◆ Exercise material ◆
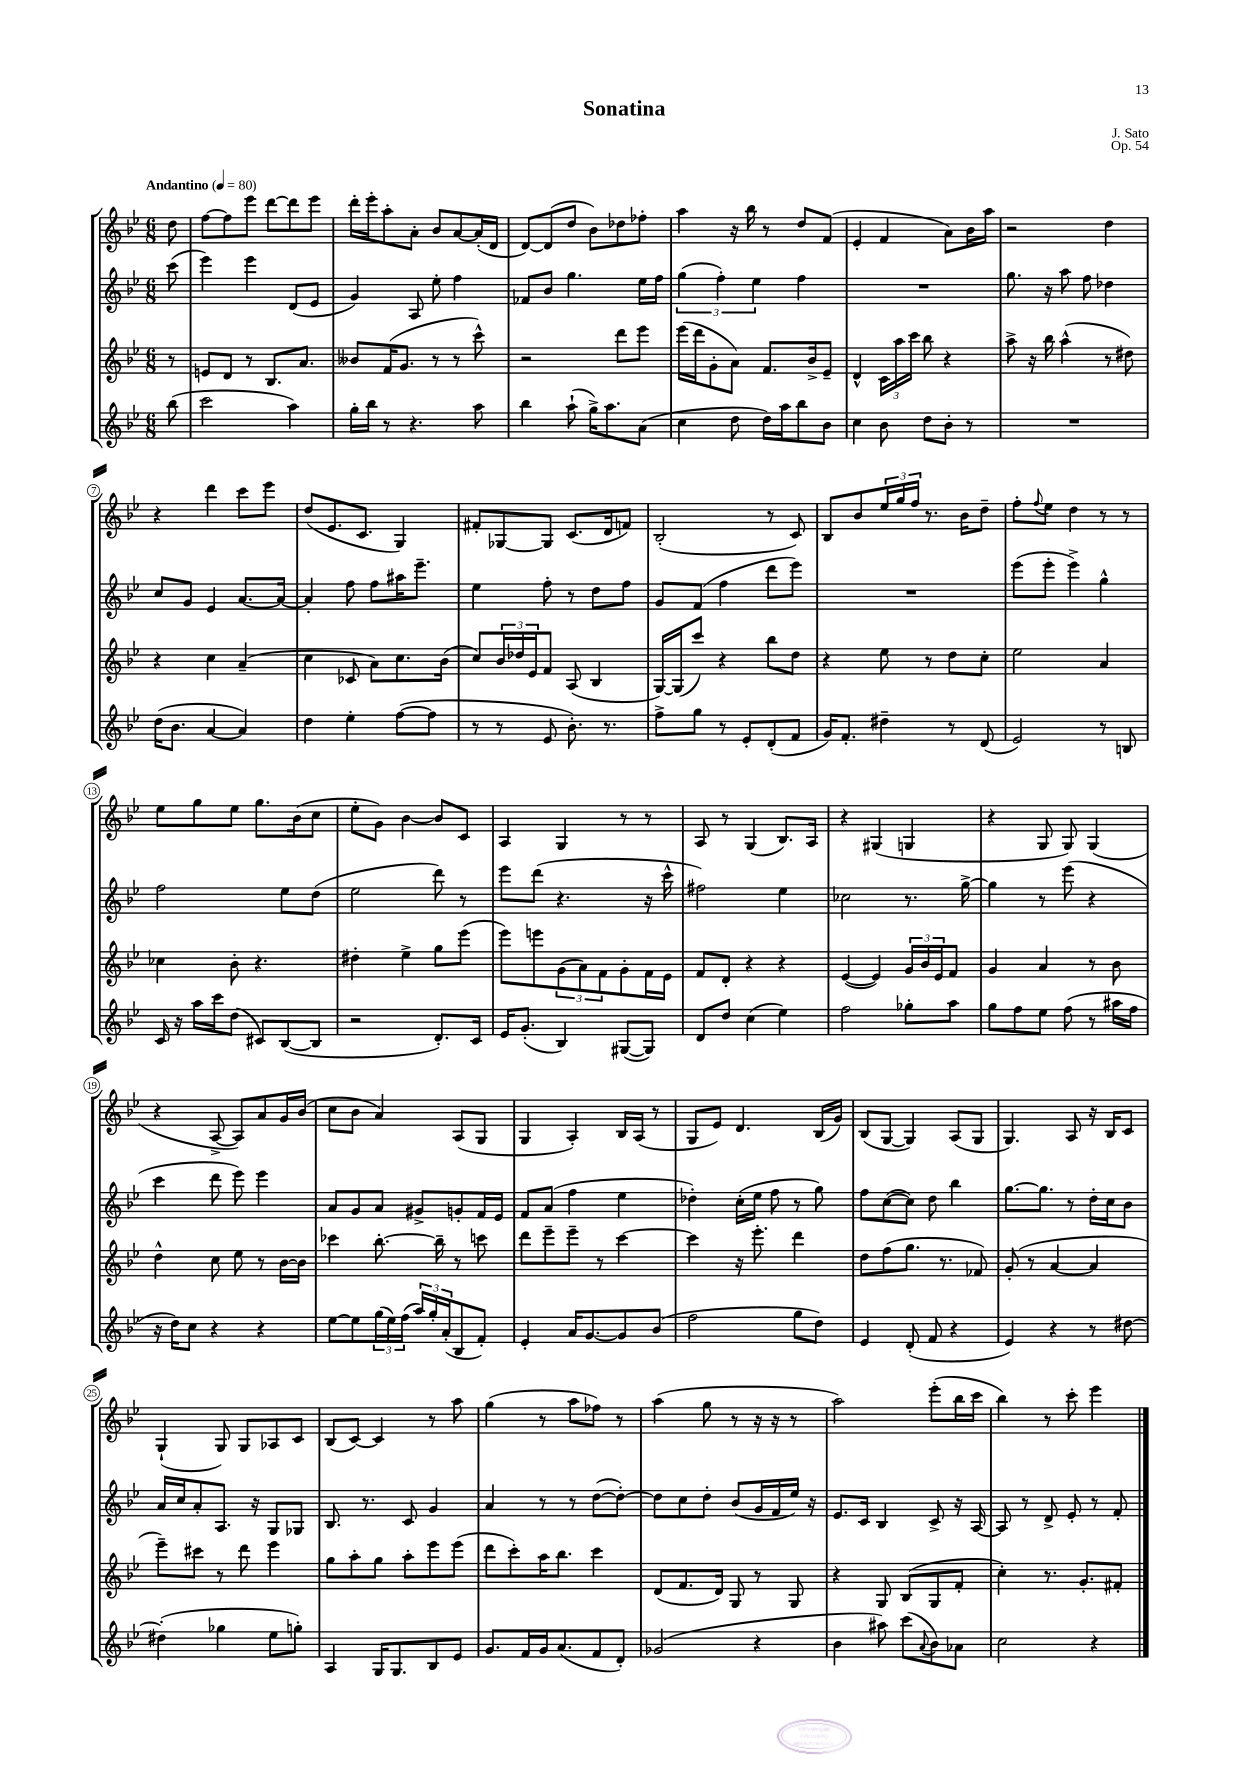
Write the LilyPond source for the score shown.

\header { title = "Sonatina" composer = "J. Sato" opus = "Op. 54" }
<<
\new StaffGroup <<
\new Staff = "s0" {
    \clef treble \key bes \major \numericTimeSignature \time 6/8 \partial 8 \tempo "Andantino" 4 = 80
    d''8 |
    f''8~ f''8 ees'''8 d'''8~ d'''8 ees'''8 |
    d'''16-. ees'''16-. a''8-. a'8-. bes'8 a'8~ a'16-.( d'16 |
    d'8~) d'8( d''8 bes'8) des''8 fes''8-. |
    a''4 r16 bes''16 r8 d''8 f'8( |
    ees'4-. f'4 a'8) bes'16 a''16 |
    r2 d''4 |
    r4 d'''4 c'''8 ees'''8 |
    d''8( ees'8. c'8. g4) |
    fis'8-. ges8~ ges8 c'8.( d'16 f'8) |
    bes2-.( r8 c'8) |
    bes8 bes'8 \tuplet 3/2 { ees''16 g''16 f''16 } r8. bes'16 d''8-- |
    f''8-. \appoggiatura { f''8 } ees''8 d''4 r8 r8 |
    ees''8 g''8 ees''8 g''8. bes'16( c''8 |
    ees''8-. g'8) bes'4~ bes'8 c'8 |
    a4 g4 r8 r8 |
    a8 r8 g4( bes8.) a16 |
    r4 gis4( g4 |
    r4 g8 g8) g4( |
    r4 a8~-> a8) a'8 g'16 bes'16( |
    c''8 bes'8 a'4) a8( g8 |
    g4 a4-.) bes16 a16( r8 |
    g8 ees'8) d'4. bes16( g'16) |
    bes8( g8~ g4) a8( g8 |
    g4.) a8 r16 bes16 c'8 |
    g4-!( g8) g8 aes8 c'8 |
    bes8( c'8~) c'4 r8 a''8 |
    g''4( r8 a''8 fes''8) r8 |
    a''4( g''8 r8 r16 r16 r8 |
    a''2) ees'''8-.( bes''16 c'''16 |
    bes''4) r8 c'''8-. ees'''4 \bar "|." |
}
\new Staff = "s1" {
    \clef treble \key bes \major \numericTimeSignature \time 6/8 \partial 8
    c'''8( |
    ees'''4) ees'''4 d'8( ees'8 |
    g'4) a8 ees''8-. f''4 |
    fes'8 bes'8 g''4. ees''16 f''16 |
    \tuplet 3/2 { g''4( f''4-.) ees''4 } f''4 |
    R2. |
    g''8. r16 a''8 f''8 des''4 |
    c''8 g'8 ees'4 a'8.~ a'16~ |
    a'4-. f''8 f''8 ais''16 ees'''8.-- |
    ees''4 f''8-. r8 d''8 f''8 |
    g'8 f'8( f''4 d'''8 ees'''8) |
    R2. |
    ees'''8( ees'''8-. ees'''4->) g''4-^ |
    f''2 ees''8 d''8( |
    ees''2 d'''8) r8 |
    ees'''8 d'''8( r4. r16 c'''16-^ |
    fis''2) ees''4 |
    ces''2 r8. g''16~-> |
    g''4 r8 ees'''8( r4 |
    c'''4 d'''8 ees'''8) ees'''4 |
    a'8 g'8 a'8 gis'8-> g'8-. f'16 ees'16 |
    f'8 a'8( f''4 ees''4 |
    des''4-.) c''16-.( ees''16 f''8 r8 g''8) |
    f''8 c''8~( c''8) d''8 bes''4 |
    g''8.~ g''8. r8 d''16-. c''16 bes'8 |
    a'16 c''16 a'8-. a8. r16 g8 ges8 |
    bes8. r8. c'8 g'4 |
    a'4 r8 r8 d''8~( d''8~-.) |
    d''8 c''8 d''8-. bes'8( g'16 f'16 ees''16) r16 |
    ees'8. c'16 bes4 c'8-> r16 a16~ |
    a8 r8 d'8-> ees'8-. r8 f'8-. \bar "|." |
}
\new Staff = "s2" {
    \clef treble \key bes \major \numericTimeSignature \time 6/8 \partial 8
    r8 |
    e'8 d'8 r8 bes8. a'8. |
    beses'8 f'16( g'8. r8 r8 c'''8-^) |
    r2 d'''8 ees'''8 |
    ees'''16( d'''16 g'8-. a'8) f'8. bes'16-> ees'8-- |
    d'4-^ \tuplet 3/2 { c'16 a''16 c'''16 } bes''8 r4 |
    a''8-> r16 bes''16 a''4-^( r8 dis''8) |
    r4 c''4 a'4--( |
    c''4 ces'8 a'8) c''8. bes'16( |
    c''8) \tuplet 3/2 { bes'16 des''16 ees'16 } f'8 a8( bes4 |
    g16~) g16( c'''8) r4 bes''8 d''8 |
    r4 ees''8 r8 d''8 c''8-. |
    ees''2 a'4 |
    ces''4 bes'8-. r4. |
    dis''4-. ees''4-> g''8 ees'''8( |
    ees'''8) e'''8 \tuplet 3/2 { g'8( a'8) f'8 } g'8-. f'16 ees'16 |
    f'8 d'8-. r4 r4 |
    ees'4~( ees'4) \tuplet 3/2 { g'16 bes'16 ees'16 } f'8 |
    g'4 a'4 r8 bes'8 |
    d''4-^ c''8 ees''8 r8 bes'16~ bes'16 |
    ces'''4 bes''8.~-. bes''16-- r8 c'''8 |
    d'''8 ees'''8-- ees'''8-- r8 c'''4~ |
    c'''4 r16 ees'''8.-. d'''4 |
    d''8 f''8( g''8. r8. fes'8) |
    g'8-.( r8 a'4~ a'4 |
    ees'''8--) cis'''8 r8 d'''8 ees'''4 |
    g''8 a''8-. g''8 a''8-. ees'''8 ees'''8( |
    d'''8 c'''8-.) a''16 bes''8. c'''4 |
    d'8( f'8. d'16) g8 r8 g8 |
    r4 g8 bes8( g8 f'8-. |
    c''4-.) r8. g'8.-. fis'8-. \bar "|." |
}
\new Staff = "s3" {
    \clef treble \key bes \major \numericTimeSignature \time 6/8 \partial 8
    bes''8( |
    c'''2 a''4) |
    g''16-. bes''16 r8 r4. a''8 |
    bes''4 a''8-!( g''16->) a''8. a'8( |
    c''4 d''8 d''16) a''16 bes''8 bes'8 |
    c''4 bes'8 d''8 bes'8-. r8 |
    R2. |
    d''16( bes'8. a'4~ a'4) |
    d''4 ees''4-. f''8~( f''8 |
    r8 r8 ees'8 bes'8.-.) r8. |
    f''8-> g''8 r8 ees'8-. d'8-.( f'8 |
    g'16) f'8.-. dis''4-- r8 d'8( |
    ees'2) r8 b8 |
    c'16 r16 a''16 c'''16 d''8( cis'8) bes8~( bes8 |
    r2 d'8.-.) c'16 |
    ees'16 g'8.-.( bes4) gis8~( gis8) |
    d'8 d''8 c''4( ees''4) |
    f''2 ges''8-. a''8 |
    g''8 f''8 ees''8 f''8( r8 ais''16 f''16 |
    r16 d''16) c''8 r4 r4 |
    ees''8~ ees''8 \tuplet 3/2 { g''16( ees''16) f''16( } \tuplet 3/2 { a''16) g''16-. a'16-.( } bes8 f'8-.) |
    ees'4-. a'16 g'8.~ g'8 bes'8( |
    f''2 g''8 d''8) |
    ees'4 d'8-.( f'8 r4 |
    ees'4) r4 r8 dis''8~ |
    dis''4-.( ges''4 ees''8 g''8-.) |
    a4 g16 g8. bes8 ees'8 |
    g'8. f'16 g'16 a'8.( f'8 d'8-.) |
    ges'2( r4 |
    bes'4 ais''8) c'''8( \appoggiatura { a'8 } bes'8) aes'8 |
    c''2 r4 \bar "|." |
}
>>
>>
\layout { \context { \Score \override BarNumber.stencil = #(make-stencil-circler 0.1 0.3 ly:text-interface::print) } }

◆ Exercise ◆
Extract each line above that contains the string "appoggiatura". Treat the match as case-sensitive.

◆ Answer to the problem ◆
    f''8-. \appoggiatura { f''8 } ees''8 d''4 r8 r8 |
    bes'4 ais''8) c'''8( \appoggiatura { a'8 } bes'8) aes'8 |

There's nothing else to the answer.